TASK GOAL: In full and without alteration, reproduce every record.

DATA EXCERPTS:
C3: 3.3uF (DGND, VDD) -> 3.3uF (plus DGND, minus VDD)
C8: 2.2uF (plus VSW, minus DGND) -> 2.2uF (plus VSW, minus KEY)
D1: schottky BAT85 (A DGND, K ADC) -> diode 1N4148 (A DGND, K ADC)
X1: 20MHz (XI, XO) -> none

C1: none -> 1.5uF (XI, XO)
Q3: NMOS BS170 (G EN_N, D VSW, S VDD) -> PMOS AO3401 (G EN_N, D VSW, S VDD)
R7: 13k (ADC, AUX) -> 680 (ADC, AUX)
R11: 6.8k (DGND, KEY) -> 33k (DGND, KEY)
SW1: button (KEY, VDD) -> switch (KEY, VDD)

ANSWER BELOW:
C3: 3.3uF (DGND, VDD) -> 3.3uF (plus DGND, minus VDD)
C8: 2.2uF (plus VSW, minus DGND) -> 2.2uF (plus VSW, minus KEY)
D1: schottky BAT85 (A DGND, K ADC) -> diode 1N4148 (A DGND, K ADC)
X1: 20MHz (XI, XO) -> none

C1: none -> 1.5uF (XI, XO)
Q3: NMOS BS170 (G EN_N, D VSW, S VDD) -> PMOS AO3401 (G EN_N, D VSW, S VDD)
R7: 13k (ADC, AUX) -> 680 (ADC, AUX)
R11: 6.8k (DGND, KEY) -> 33k (DGND, KEY)
SW1: button (KEY, VDD) -> switch (KEY, VDD)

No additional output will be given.